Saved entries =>
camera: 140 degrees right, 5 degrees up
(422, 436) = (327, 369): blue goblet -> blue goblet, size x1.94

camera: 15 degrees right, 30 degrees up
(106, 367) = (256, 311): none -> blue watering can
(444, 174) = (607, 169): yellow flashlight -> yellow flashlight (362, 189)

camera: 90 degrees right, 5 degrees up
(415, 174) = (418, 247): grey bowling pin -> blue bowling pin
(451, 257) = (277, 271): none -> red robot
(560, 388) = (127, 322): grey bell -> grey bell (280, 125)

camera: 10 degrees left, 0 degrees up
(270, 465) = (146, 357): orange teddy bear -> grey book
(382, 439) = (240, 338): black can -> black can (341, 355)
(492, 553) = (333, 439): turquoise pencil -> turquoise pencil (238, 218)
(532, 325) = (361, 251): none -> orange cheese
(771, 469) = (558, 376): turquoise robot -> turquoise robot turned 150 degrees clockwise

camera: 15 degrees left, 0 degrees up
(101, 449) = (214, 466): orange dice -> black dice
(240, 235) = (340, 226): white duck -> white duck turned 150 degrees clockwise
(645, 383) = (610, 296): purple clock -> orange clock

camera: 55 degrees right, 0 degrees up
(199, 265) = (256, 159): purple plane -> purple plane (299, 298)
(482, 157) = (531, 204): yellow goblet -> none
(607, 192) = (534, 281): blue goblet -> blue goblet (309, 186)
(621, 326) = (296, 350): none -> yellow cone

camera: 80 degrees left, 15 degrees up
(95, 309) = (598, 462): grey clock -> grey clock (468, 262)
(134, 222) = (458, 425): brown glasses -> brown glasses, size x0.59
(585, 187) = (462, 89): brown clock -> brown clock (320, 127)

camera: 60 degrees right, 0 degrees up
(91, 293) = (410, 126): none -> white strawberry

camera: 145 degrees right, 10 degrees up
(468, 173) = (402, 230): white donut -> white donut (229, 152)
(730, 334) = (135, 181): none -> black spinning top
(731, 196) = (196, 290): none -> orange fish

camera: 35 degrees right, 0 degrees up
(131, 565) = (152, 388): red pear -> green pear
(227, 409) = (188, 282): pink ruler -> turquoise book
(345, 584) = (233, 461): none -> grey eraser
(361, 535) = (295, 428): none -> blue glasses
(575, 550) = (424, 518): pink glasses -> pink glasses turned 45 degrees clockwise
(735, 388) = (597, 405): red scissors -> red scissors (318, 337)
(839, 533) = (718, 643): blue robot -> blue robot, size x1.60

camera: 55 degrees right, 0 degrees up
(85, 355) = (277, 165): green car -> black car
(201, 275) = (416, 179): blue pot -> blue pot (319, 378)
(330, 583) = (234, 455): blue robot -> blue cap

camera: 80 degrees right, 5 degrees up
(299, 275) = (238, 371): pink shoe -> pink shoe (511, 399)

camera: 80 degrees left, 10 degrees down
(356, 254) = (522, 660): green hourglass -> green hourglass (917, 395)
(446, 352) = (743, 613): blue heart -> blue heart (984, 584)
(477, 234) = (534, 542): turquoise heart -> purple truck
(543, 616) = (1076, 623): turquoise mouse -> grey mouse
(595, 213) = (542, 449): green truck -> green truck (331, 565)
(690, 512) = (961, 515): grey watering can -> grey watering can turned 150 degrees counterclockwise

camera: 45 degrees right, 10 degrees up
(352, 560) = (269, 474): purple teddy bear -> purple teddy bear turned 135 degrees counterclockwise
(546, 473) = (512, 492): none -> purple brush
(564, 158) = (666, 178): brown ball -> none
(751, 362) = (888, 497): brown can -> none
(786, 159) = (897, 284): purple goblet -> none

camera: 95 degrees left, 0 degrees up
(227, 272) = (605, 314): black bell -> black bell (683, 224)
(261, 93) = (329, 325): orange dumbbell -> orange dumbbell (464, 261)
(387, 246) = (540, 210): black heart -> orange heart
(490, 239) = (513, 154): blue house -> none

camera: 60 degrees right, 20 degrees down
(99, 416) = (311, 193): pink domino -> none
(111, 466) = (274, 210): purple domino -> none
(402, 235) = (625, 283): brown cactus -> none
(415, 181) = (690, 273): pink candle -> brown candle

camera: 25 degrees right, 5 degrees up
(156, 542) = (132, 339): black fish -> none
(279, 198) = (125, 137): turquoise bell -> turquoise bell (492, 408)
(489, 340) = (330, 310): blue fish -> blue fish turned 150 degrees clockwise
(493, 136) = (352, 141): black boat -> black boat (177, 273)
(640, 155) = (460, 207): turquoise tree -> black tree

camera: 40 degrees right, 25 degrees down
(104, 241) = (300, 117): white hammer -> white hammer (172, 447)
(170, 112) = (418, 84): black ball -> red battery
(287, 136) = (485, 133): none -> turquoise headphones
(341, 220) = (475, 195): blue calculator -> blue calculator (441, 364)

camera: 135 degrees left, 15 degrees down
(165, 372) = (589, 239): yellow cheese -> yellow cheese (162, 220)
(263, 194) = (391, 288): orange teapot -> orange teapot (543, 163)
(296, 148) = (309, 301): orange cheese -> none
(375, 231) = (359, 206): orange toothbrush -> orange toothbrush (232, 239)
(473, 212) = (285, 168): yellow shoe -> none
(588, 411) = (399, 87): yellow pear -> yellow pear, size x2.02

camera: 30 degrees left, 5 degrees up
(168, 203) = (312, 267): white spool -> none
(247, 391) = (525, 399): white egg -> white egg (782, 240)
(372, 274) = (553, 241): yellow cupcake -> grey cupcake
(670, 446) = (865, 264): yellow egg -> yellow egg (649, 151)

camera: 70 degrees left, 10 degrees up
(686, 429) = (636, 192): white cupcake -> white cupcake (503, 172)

Task requirements =>
Looking at the entries above, can you reproduce exactly the lines from the one that holds "(645, 383) = (610, 296): purple" through the one that holds "(690, 512) = (961, 515): grey", and only those?

Your solution =>
(645, 383) = (610, 296): purple clock -> orange clock

camera: 55 degrees right, 0 degrees up
(199, 265) = (256, 159): purple plane -> purple plane (299, 298)
(482, 157) = (531, 204): yellow goblet -> none
(607, 192) = (534, 281): blue goblet -> blue goblet (309, 186)
(621, 326) = (296, 350): none -> yellow cone

camera: 80 degrees left, 15 degrees up
(95, 309) = (598, 462): grey clock -> grey clock (468, 262)
(134, 222) = (458, 425): brown glasses -> brown glasses, size x0.59
(585, 187) = (462, 89): brown clock -> brown clock (320, 127)

camera: 60 degrees right, 0 degrees up
(91, 293) = (410, 126): none -> white strawberry

camera: 145 degrees right, 10 degrees up
(468, 173) = (402, 230): white donut -> white donut (229, 152)
(730, 334) = (135, 181): none -> black spinning top
(731, 196) = (196, 290): none -> orange fish

camera: 35 degrees right, 0 degrees up
(131, 565) = (152, 388): red pear -> green pear
(227, 409) = (188, 282): pink ruler -> turquoise book
(345, 584) = (233, 461): none -> grey eraser
(361, 535) = (295, 428): none -> blue glasses
(575, 550) = (424, 518): pink glasses -> pink glasses turned 45 degrees clockwise
(735, 388) = (597, 405): red scissors -> red scissors (318, 337)
(839, 533) = (718, 643): blue robot -> blue robot, size x1.60

camera: 55 degrees right, 0 degrees up
(85, 355) = (277, 165): green car -> black car
(201, 275) = (416, 179): blue pot -> blue pot (319, 378)
(330, 583) = (234, 455): blue robot -> blue cap

camera: 80 degrees right, 5 degrees up
(299, 275) = (238, 371): pink shoe -> pink shoe (511, 399)

camera: 80 degrees left, 10 degrees down
(356, 254) = (522, 660): green hourglass -> green hourglass (917, 395)
(446, 352) = (743, 613): blue heart -> blue heart (984, 584)
(477, 234) = (534, 542): turquoise heart -> purple truck
(543, 616) = (1076, 623): turquoise mouse -> grey mouse
(595, 213) = (542, 449): green truck -> green truck (331, 565)
(690, 512) = (961, 515): grey watering can -> grey watering can turned 150 degrees counterclockwise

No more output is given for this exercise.